(Stored records)
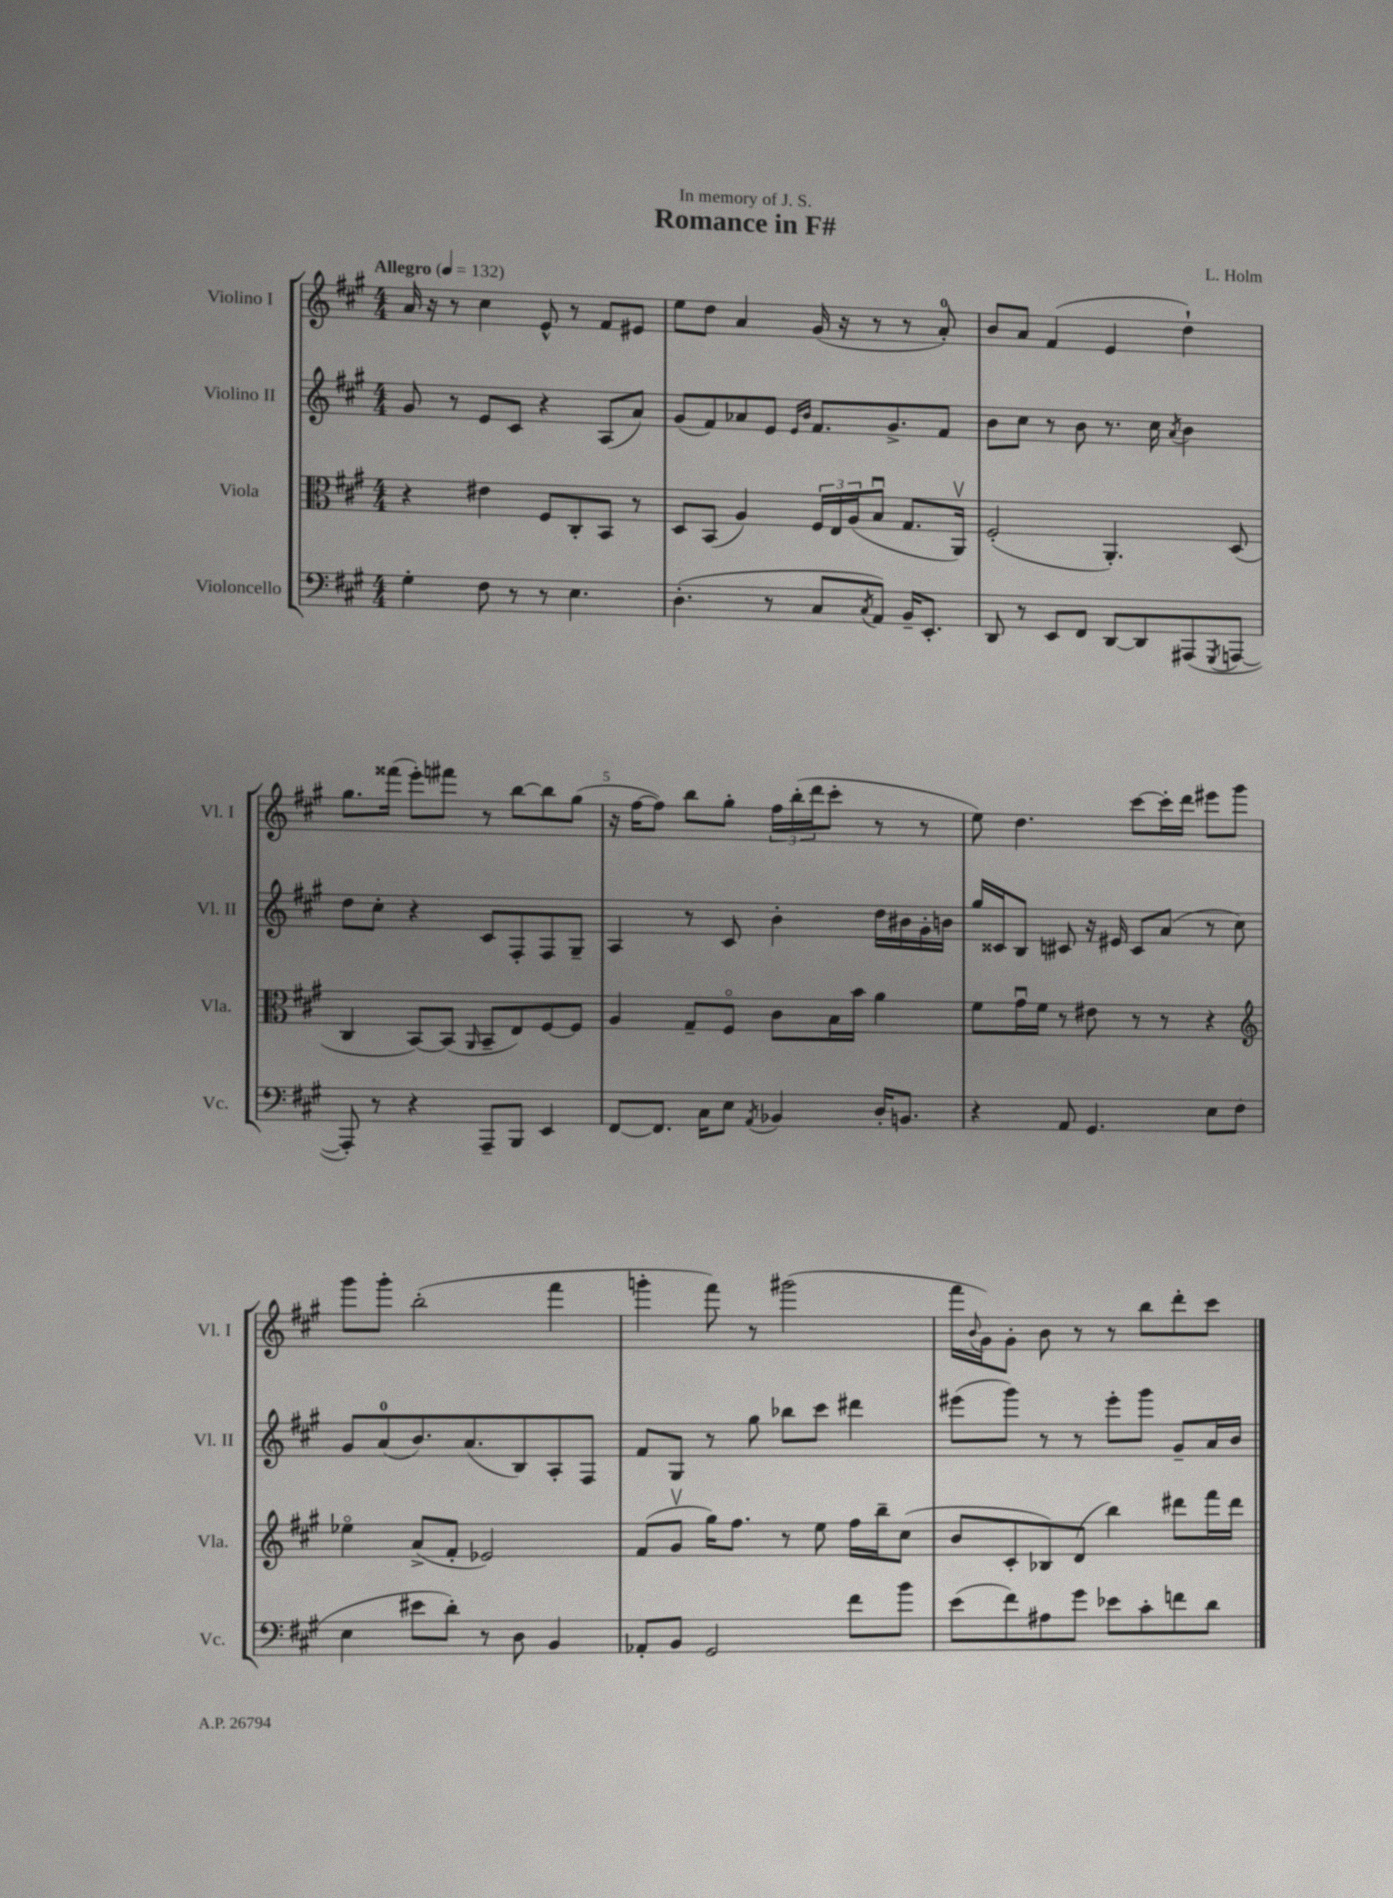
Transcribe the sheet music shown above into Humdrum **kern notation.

**kern	**kern	**kern	**kern
*staff4	*staff3	*staff2	*staff1
*clefF4	*clefC3	*clefG2	*clefG2
*k[f#c#g#]	*k[f#c#g#]	*k[f#c#g#]	*k[f#c#g#]
*M4/4	*M4/4	*M4/4	*M4/4
*MM132	*MM132	*MM132	*MM132
4G#'	4r	8g#	16a
.	.	.	16r
.	.	8r	8r
8F#	4e#	8e	4cc#
8r	.	8c#	.
8r	8F#	4r	8e^^
4.E	8C#'	.	8r
.	8BB	(8A	8f#
.	8r	8a)	8e#
=	=	=	=
(4.D'	8D	(8g#	8ee
.	(8BB	8f#)	8dd
.	4A)	8a-	4a
8r	.	8e	.
.	.	16qqe	.
.	.	16qqb	.
8C#	24F#	8.f#	(16g#
.	24E	.	.
.	.	.	16r
.	(24A	.	.
8qC#	.	.	.
8AA)	8Bu	.	8r
.	.	8.g#^	.
16BB~	8.G#	.	8r
8.EE'	.	.	.
.	.	8f#	8a')
.	16AAv)	.	.
=	=	=	=
8DD	(2F#'	8b	8b
8r	.	8cc#	8a
8EE	.	8r	(4f#
8FF#	.	8b	.
[8DD	4.AA')	8.r	4e
8DD]	.	.	.
.	.	16cc#	.
.	.	8qa	.
(8AAA#	.	4b	4dd`)
8qGGG#	.	.	.
[8AAA	(8D	.	.
=	=	=	=
8AAA'])	4C#	8dd	8.gg#
8r	.	8cc#'	.
.	.	.	(16fff##
4r	[8BB)	4r	8eee')
.	(8BB]	.	8fff#
.	16qqAA	.	.
8AAA~	8BB~	8c#	8r
8BBB	8E)	8F#'	[8bb
4EE	[8F#	8F#	8bb]
.	8F#]	8G#~	(8gg#
=	=	=	=
[8FF#	4A	4A	16r
.	.	.	[16ff#
8.FF#]	.	.	8ff#])
.	8G#~	8r	8bb
16C#	.	.	.
8E	8F#o	8c#	8gg#'
8qAA	.	.	.
4BB-	8c#	4b'	24ff#
.	.	.	(24bb'
.	.	.	24ddd
.	16B	.	8ccc#'
.	16b	.	.
16D'	4a	16dd	8r
8.BB	.	16b#	.
.	.	16g#'	8r
.	.	16b	.
=	=	=	=
4r	8f#	16gg#	8ee)
.	.	16c##	.
.	16g#u	8B	4.dd
.	16f#	.	.
8AA	8r	8c#	.
4.GG#	8e#	16r	.
.	.	16e#	.
.	8r	8c#	[8ccc#
.	8r	(8a	16ccc#']
.	.	.	16ddd
8E	4r	8r	8eee#
(8F#	.	8cc#)	8ggg#
=	=	=	=
*	*clefG2	*	*
4E	4ee-o	8g#	8ggg#
.	.	(8a	8ggg#'
8e#	(8a^	8.b)	(2bb'
8d')	8f#'	.	.
.	.	(8.a	.
8r	2e-)	.	.
8D	.	8B)	.
4BB	.	8A'	4fff#
.	.	8F#	.
=	=	=	=
8AA-'	(8f#	8f#	4ggg'
8BB	8g#v	8G#	.
2GG#	16gg#)	8r	8fff#)
.	8.ff#	.	.
.	.	8gg#	8r
.	8r	8bb-	(2ggg#
.	8ee	8ccc#	.
8f#	16ff#	4ddd#	.
.	16bb~	.	.
8b	(8cc#	.	.
=	=	=	=
(8e	8b	(8eee#	16fff#
.	.	.	8qqb
.	.	.	16g#)
8f#)	8c#'	8ggg#)	8g#'
8A#	8B-)	8r	8b
8g#	(8d	8r	8r
8e-	4bb)	8eee#'	8r
8c#'	.	8ggg#	8bb
8f	8ddd#	8g#~	8ddd'
8d	16fff#	16a	8ccc#
.	16ddd#	16b	.
==	==	==	==
*-	*-	*-	*-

**YOUR TASK**
Count the lines in the records above that contain the string "kern", treating uppercase and lowercase as different. Reply with the number only.

**ANSWER BELOW**
2